▶
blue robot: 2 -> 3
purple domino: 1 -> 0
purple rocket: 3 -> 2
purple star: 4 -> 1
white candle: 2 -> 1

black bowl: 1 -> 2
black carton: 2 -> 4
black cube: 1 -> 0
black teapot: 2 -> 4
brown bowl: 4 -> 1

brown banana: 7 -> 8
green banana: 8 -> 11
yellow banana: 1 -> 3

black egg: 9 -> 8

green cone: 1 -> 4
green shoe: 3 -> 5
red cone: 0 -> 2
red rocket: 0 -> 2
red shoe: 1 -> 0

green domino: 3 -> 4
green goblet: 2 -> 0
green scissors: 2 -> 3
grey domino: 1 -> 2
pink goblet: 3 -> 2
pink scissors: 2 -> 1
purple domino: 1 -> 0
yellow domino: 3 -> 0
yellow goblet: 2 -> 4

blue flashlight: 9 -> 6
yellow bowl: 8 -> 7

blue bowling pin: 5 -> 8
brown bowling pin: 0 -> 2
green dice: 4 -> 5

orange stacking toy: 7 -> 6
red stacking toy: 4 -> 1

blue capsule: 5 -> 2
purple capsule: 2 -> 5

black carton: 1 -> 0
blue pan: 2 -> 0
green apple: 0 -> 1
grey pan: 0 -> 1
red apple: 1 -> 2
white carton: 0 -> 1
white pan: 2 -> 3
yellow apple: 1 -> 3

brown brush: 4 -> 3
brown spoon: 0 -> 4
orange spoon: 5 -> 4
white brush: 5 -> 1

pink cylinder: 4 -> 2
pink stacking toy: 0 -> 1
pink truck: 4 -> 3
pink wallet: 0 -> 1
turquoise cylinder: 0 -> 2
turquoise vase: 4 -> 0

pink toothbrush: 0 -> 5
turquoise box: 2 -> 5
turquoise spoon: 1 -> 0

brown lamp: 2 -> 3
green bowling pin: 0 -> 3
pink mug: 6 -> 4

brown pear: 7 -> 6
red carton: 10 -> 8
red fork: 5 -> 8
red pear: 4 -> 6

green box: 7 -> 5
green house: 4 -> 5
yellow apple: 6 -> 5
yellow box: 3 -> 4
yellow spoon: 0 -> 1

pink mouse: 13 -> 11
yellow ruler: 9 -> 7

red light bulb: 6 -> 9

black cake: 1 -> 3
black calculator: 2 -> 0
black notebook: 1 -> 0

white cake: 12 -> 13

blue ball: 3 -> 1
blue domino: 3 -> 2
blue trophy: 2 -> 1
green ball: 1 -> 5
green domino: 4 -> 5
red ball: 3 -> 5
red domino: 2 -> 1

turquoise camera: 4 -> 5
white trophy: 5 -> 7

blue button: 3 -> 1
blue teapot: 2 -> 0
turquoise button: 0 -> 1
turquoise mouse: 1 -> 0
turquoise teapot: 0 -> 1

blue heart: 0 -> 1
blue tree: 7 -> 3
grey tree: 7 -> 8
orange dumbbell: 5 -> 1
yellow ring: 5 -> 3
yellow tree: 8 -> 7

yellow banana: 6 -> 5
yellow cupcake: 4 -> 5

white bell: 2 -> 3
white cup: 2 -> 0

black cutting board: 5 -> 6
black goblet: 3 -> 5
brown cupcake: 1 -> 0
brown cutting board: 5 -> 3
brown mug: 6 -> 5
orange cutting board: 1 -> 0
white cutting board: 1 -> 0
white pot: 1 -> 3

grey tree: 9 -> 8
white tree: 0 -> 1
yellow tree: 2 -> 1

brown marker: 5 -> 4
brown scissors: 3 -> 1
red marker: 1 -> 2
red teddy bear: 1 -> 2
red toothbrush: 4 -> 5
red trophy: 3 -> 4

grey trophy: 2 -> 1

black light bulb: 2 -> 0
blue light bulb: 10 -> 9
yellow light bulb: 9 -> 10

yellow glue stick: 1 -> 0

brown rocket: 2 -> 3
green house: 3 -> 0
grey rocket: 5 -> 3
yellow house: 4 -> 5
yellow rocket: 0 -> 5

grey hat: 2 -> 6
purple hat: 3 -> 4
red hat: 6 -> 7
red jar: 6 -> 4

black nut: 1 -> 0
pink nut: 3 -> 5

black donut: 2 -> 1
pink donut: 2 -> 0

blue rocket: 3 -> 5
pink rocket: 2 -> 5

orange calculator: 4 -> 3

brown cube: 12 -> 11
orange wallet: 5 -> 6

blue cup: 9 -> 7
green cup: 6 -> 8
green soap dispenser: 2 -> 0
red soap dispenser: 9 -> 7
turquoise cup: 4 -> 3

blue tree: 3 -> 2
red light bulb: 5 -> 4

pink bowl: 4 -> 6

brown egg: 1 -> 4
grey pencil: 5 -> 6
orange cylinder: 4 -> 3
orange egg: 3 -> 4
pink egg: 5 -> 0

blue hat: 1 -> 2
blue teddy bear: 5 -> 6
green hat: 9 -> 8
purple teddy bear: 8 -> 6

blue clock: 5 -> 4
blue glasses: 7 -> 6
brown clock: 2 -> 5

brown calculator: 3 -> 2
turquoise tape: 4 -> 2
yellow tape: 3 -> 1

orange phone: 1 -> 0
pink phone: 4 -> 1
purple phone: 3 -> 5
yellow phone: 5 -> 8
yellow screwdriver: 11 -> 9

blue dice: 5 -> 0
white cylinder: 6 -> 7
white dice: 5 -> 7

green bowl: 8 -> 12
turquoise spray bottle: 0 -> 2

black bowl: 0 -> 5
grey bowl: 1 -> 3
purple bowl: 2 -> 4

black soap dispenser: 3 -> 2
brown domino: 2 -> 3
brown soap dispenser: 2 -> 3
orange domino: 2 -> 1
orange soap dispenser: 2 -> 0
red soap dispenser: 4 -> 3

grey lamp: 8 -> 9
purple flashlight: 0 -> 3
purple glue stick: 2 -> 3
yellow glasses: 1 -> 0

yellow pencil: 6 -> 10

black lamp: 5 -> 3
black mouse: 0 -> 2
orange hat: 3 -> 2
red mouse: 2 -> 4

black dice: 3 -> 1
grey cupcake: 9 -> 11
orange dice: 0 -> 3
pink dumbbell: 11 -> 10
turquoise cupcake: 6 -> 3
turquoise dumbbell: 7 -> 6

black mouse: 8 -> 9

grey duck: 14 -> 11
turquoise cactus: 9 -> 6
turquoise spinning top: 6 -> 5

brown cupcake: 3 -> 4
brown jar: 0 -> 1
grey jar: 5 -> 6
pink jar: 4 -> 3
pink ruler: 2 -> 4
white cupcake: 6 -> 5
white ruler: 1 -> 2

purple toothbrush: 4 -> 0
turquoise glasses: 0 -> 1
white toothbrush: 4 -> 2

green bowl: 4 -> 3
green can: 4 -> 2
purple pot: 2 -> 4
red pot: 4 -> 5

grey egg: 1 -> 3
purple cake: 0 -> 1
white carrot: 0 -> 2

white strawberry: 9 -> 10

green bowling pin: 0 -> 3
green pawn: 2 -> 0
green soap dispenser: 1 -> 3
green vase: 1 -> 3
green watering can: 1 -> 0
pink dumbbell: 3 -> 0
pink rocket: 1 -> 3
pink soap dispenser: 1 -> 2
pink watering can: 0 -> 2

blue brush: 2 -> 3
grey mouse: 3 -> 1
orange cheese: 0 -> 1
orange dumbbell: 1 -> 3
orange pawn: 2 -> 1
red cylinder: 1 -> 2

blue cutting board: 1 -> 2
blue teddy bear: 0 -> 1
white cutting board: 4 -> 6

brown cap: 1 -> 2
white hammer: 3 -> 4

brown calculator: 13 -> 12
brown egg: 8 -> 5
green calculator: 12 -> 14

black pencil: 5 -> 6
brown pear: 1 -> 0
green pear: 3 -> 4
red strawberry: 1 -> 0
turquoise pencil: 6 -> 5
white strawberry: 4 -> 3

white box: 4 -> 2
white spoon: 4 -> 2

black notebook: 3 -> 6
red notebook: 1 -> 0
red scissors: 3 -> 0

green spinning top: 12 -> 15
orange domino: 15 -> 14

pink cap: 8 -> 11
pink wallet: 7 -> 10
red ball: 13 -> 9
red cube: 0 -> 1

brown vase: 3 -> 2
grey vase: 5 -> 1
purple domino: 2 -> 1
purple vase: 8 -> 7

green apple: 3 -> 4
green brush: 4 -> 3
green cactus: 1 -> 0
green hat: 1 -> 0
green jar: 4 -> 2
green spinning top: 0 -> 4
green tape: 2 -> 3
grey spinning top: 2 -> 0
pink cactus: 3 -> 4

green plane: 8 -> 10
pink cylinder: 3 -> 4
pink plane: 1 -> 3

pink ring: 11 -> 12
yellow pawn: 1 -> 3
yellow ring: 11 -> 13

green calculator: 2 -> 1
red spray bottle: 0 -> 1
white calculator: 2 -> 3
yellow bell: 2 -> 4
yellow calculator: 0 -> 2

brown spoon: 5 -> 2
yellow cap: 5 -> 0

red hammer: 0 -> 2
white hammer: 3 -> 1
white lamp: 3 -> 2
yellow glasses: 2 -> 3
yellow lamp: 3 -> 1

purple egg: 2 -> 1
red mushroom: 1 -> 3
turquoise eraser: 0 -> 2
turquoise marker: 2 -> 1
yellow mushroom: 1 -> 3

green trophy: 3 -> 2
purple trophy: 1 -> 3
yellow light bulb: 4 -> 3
◀
▶ **Aim of the exercise**:
Reproduce the lines of the entries above exactly, but only from the line containing "purple vase: 8 -> 7" through the final line.

▶ **Result of this task**:
purple vase: 8 -> 7

green apple: 3 -> 4
green brush: 4 -> 3
green cactus: 1 -> 0
green hat: 1 -> 0
green jar: 4 -> 2
green spinning top: 0 -> 4
green tape: 2 -> 3
grey spinning top: 2 -> 0
pink cactus: 3 -> 4

green plane: 8 -> 10
pink cylinder: 3 -> 4
pink plane: 1 -> 3

pink ring: 11 -> 12
yellow pawn: 1 -> 3
yellow ring: 11 -> 13

green calculator: 2 -> 1
red spray bottle: 0 -> 1
white calculator: 2 -> 3
yellow bell: 2 -> 4
yellow calculator: 0 -> 2

brown spoon: 5 -> 2
yellow cap: 5 -> 0

red hammer: 0 -> 2
white hammer: 3 -> 1
white lamp: 3 -> 2
yellow glasses: 2 -> 3
yellow lamp: 3 -> 1

purple egg: 2 -> 1
red mushroom: 1 -> 3
turquoise eraser: 0 -> 2
turquoise marker: 2 -> 1
yellow mushroom: 1 -> 3

green trophy: 3 -> 2
purple trophy: 1 -> 3
yellow light bulb: 4 -> 3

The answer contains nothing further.